▶ _DESCRIPTION OF THE TASK_
Reproduce, without any change, the rows below, starting with the row that contains "3 [40, 134]" and continuing through the row that contains "Lilibeth Nicolas [202, 515]", with both of those rows included.
* START *
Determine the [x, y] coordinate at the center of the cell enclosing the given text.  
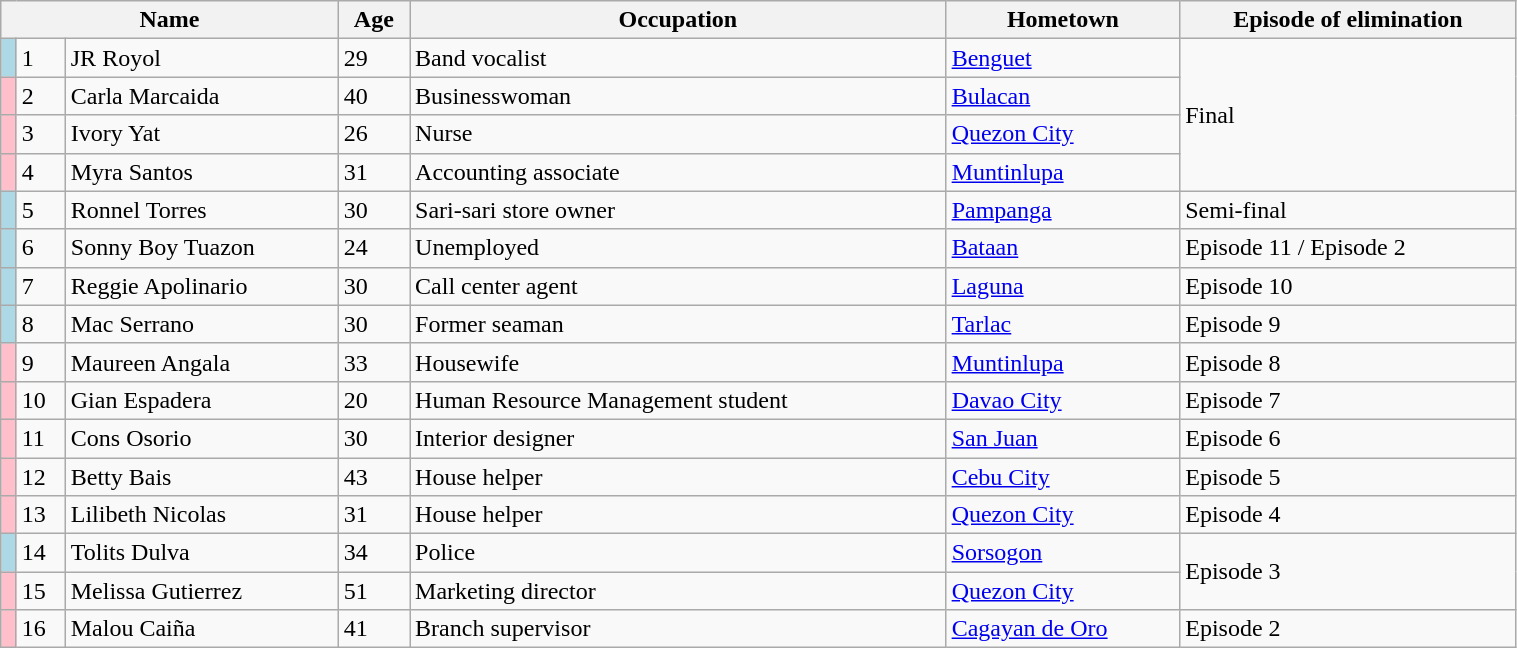
3 [40, 134]
43 [374, 477]
Episode 7 [1348, 400]
7 [40, 286]
26 [374, 134]
Name [170, 20]
Episode 4 [1348, 515]
9 [40, 362]
Call center agent [678, 286]
Band vocalist [678, 58]
Malou Caiña [202, 629]
Episode 6 [1348, 438]
Sorsogon [1063, 553]
Mac Serrano [202, 324]
Ronnel Torres [202, 210]
Nurse [678, 134]
33 [374, 362]
13 [40, 515]
Accounting associate [678, 172]
Human Resource Management student [678, 400]
Reggie Apolinario [202, 286]
Marketing director [678, 591]
Maureen Angala [202, 362]
Cagayan de Oro [1063, 629]
Hometown [1063, 20]
Gian Espadera [202, 400]
29 [374, 58]
Episode 2 [1348, 629]
Cons Osorio [202, 438]
Episode of elimination [1348, 20]
8 [40, 324]
Tolits Dulva [202, 553]
Episode 10 [1348, 286]
Cebu City [1063, 477]
Davao City [1063, 400]
5 [40, 210]
Melissa Gutierrez [202, 591]
Lilibeth Nicolas [202, 515]
Benguet [1063, 58]
Police [678, 553]
14 [40, 553]
JR Royol [202, 58]
34 [374, 553]
Carla Marcaida [202, 96]
Ivory Yat [202, 134]
6 [40, 248]
Episode 9 [1348, 324]
40 [374, 96]
Tarlac [1063, 324]
Unemployed [678, 248]
Businesswoman [678, 96]
4 [40, 172]
Final [1348, 115]
Bulacan [1063, 96]
15 [40, 591]
10 [40, 400]
Housewife [678, 362]
Episode 11 / Episode 2 [1348, 248]
1 [40, 58]
Episode 3 [1348, 572]
24 [374, 248]
51 [374, 591]
Myra Santos [202, 172]
41 [374, 629]
11 [40, 438]
Episode 5 [1348, 477]
20 [374, 400]
San Juan [1063, 438]
Bataan [1063, 248]
Branch supervisor [678, 629]
Betty Bais [202, 477]
Occupation [678, 20]
Semi-final [1348, 210]
Former seaman [678, 324]
Sonny Boy Tuazon [202, 248]
Sari-sari store owner [678, 210]
Age [374, 20]
Laguna [1063, 286]
Episode 8 [1348, 362]
2 [40, 96]
16 [40, 629]
12 [40, 477]
Interior designer [678, 438]
Pampanga [1063, 210]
* END *
▶ _ANSWER TO THIS PROBLEM_
3 [40, 134]
43 [374, 477]
Episode 7 [1348, 400]
7 [40, 286]
26 [374, 134]
Name [170, 20]
Episode 4 [1348, 515]
9 [40, 362]
Call center agent [678, 286]
Band vocalist [678, 58]
Malou Caiña [202, 629]
Episode 6 [1348, 438]
Sorsogon [1063, 553]
Mac Serrano [202, 324]
Ronnel Torres [202, 210]
Nurse [678, 134]
33 [374, 362]
13 [40, 515]
Accounting associate [678, 172]
Human Resource Management student [678, 400]
Reggie Apolinario [202, 286]
Marketing director [678, 591]
Maureen Angala [202, 362]
Cagayan de Oro [1063, 629]
Hometown [1063, 20]
Gian Espadera [202, 400]
29 [374, 58]
Episode 2 [1348, 629]
Cons Osorio [202, 438]
Episode of elimination [1348, 20]
8 [40, 324]
Tolits Dulva [202, 553]
Episode 10 [1348, 286]
Cebu City [1063, 477]
Davao City [1063, 400]
5 [40, 210]
Melissa Gutierrez [202, 591]
Lilibeth Nicolas [202, 515]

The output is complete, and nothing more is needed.